▶ [PROVIDED ENTRIES]
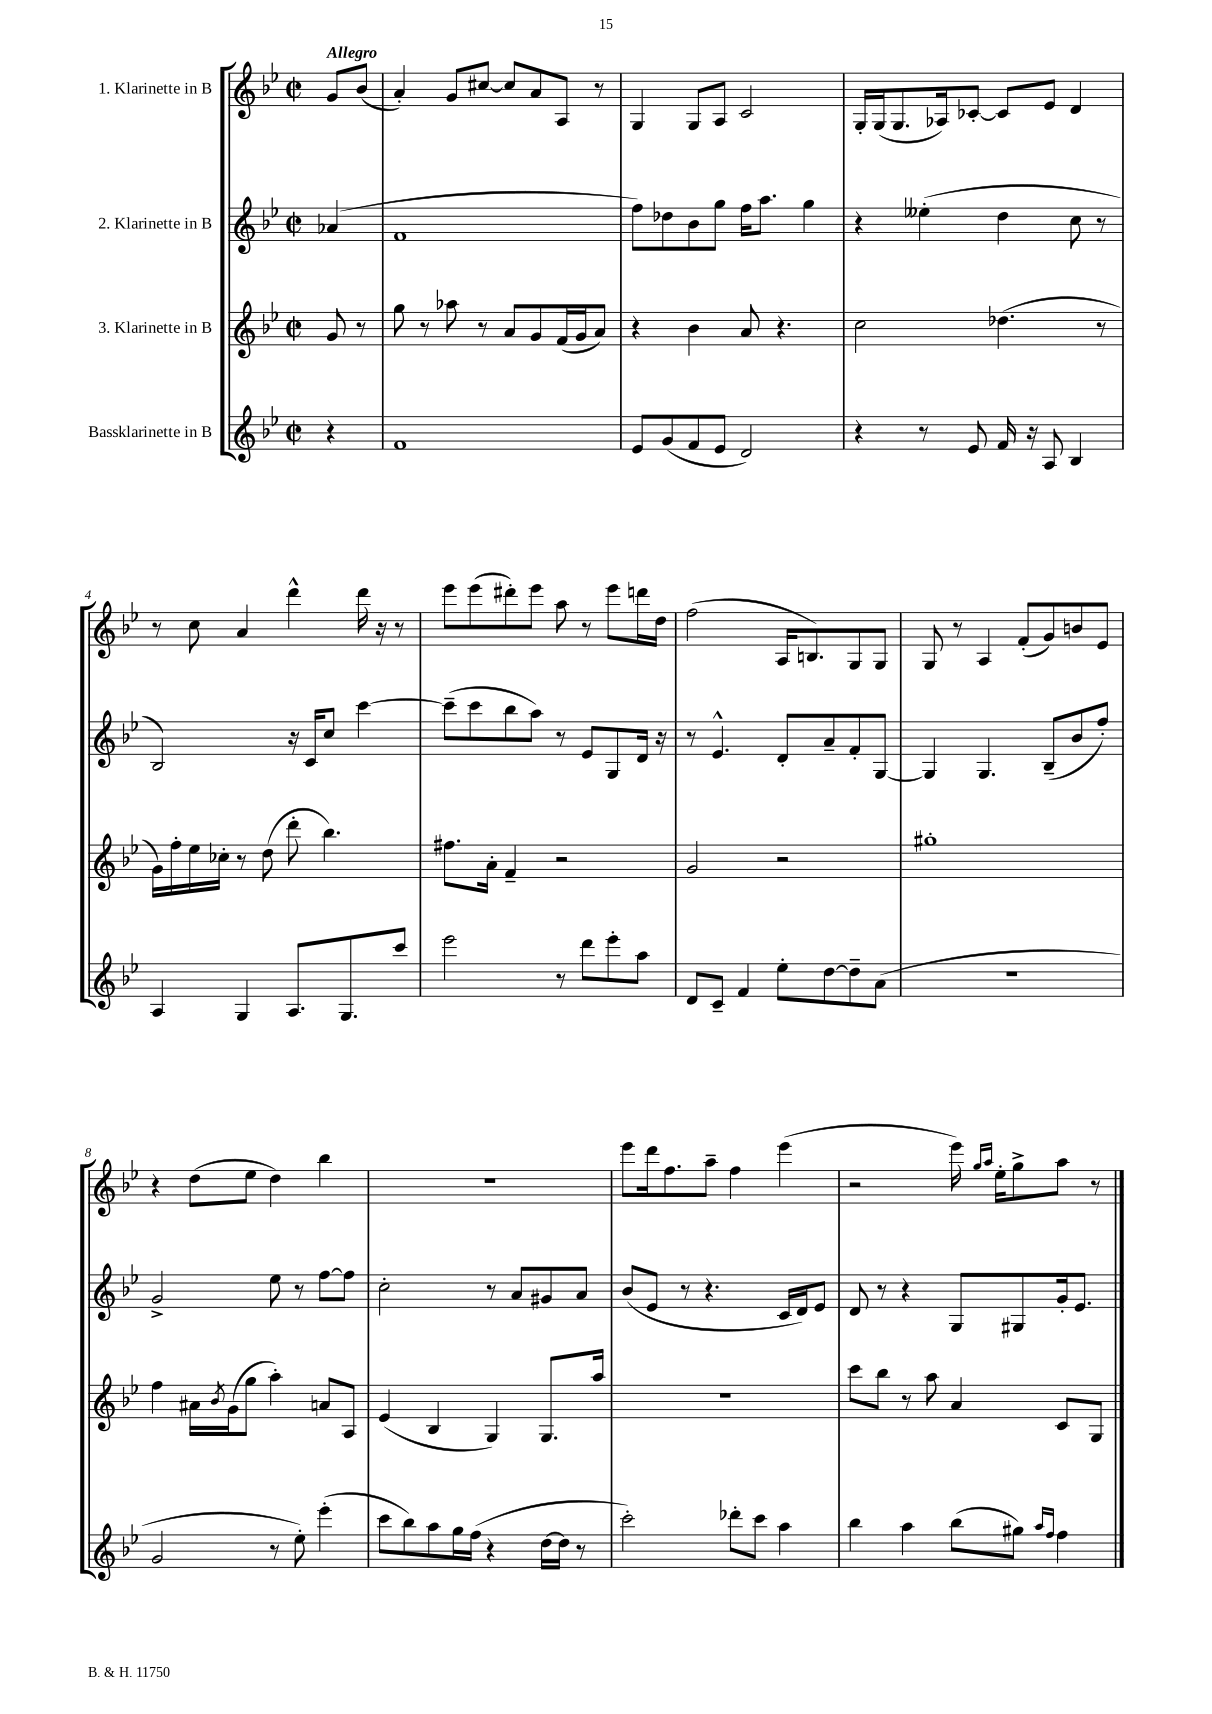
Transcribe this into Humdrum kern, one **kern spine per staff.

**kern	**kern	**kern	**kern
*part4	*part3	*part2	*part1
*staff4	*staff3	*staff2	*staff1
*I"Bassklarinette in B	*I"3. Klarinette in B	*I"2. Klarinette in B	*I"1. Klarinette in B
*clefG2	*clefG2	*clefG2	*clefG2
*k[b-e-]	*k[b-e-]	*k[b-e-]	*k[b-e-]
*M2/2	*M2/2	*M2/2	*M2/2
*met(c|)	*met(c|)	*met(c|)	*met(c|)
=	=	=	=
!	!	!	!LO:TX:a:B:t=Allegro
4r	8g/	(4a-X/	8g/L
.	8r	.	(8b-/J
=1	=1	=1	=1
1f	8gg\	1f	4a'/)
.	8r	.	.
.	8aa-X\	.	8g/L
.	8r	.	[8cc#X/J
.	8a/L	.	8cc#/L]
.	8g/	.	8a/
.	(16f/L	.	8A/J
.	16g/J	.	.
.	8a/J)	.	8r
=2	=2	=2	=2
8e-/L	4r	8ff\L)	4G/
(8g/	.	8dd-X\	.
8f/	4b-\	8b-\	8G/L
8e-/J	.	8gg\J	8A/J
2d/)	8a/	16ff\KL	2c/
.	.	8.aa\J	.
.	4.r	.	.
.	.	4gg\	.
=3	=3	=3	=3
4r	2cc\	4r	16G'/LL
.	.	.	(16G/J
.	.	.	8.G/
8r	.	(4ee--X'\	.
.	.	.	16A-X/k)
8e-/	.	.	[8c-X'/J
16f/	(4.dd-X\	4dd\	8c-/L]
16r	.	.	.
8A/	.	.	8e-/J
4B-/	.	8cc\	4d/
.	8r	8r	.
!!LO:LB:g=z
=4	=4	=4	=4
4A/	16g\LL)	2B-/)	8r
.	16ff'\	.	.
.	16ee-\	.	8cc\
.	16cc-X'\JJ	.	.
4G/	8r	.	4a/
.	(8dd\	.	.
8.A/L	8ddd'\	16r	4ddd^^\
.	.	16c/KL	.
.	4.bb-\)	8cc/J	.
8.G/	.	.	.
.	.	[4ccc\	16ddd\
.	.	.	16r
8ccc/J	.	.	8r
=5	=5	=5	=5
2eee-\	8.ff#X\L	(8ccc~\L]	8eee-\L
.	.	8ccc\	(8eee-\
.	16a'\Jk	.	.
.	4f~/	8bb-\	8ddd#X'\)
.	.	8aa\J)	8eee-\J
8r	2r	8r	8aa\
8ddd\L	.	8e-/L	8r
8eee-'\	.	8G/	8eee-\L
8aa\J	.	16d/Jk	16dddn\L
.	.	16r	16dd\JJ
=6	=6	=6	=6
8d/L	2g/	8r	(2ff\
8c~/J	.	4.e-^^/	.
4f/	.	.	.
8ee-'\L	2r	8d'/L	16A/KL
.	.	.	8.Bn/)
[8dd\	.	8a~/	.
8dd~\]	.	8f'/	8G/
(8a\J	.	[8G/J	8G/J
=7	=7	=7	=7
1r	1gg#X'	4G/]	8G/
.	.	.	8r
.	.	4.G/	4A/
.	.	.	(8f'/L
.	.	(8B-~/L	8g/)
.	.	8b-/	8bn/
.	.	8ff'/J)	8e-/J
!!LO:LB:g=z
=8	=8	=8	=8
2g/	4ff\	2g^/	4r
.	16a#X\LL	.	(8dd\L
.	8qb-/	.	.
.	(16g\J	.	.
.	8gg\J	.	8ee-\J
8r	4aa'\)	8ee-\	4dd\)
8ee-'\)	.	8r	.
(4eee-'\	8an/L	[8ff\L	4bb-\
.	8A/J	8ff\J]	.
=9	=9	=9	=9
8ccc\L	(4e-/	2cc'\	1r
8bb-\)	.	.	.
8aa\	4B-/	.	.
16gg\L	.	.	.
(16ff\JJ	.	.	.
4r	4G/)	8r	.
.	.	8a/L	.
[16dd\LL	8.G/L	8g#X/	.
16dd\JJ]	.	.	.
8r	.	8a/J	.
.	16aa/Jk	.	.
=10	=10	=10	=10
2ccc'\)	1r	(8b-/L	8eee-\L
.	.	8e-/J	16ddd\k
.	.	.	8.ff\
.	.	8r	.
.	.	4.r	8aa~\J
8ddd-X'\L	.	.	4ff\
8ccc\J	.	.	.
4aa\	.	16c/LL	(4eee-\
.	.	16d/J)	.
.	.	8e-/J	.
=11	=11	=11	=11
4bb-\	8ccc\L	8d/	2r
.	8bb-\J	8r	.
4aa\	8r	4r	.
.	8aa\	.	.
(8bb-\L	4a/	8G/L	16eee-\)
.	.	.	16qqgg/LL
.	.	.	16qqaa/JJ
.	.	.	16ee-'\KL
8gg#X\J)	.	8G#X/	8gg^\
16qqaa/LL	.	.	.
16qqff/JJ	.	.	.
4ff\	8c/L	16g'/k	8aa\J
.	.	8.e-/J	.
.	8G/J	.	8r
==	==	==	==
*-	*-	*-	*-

▶ [EXERCISE TASK] Count the lines in the listing that contain the string "kern", with case counting. Give only the number.

▶ [OUTPUT OF THE TASK] 2